PROVIDED RECORDS:

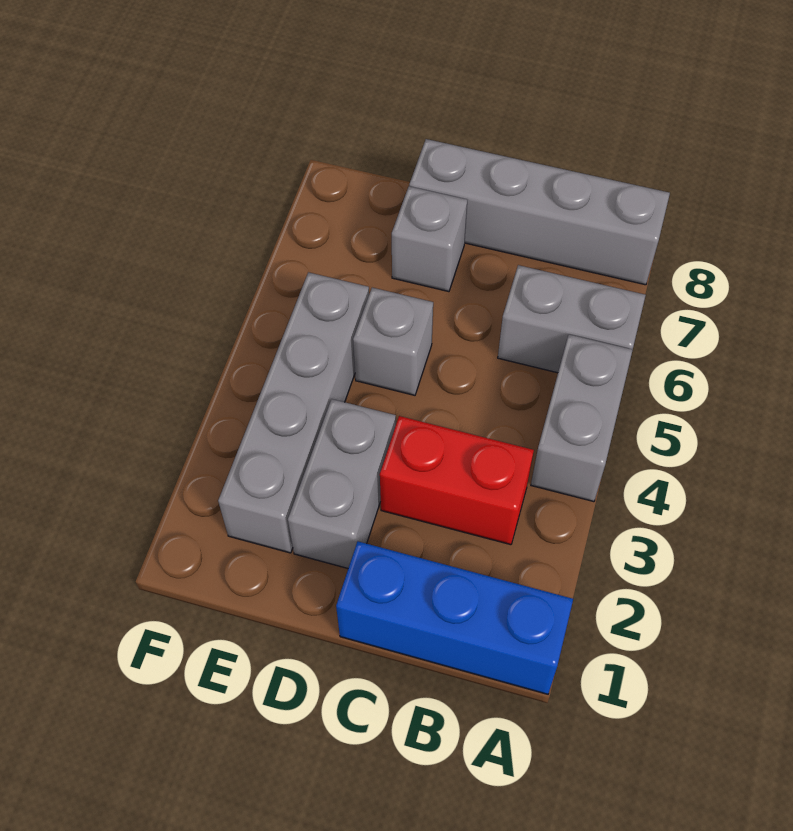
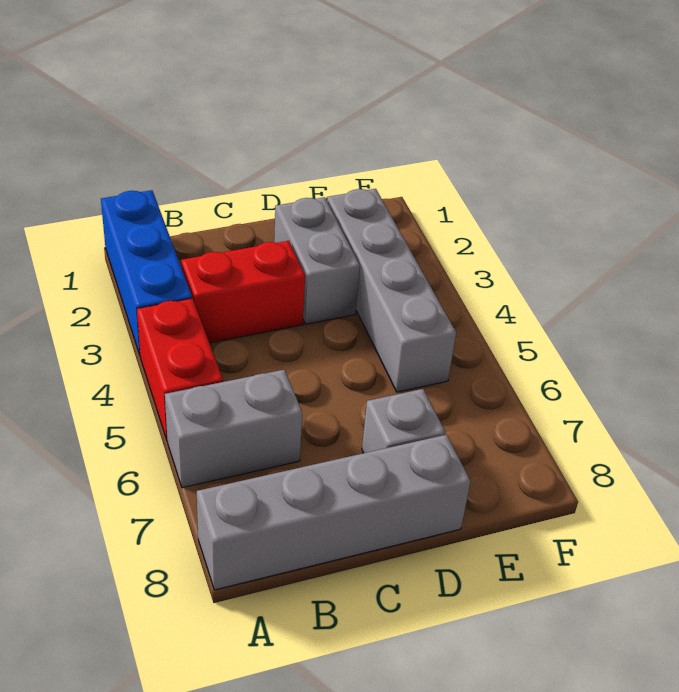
blue brick A1:C1 level 1 -> blue brick A1:A3 level 1
grey brick A4:A5 level 1 -> red brick A4:A5 level 1
grey brick D5 level 1 -> none

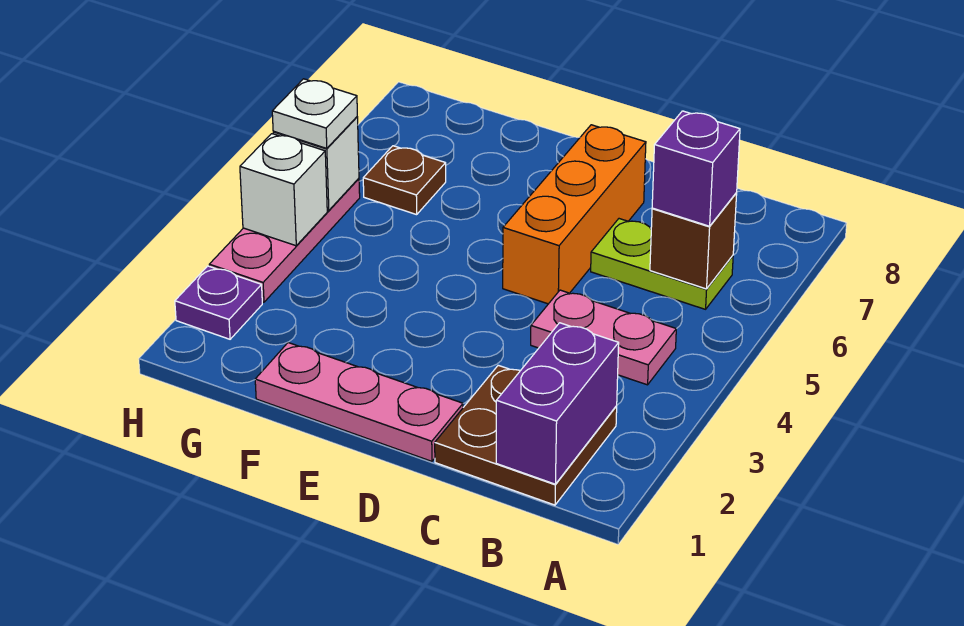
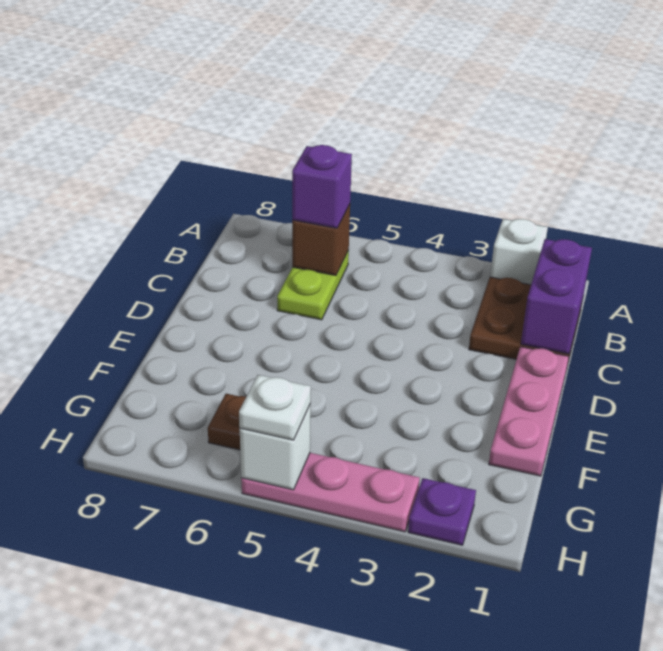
purple brick B1:B2 level 2 -> purple brick B1:C1 level 2
pink plate B4:C4 level 1 -> none
orange brick D5:D7 level 1 -> none
white brick H4 level 2 -> white brick A2 level 1

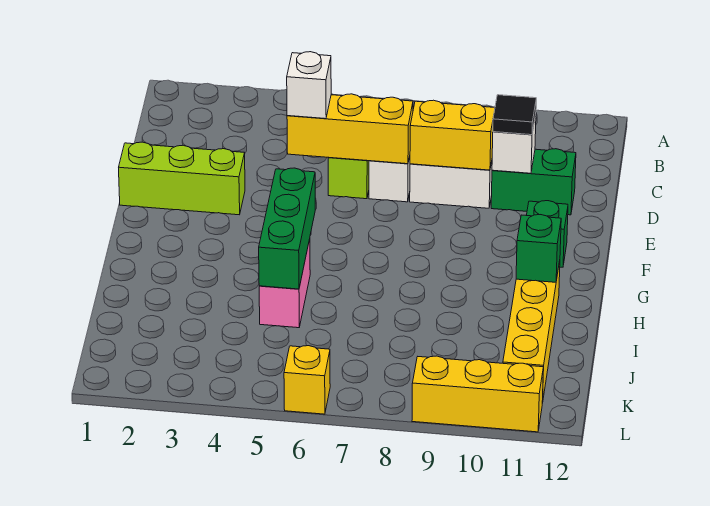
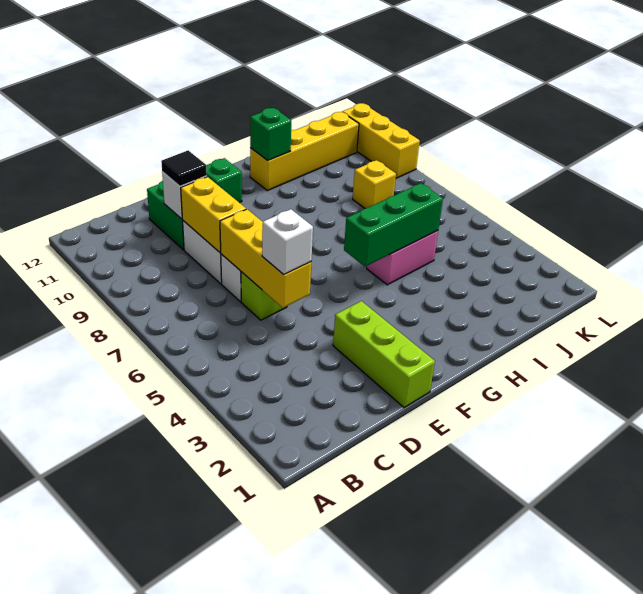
yellow brick L6 level 1 -> yellow brick J8 level 1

EXERCISE REQUIREMENTS: To complete the exercise, return the listing above exactly and omit its pictures.

ANSWER TO THIS TASK:
blue brick A1:C1 level 1 -> blue brick A1:A3 level 1
grey brick A4:A5 level 1 -> red brick A4:A5 level 1
grey brick D5 level 1 -> none

purple brick B1:B2 level 2 -> purple brick B1:C1 level 2
pink plate B4:C4 level 1 -> none
orange brick D5:D7 level 1 -> none
white brick H4 level 2 -> white brick A2 level 1

yellow brick L6 level 1 -> yellow brick J8 level 1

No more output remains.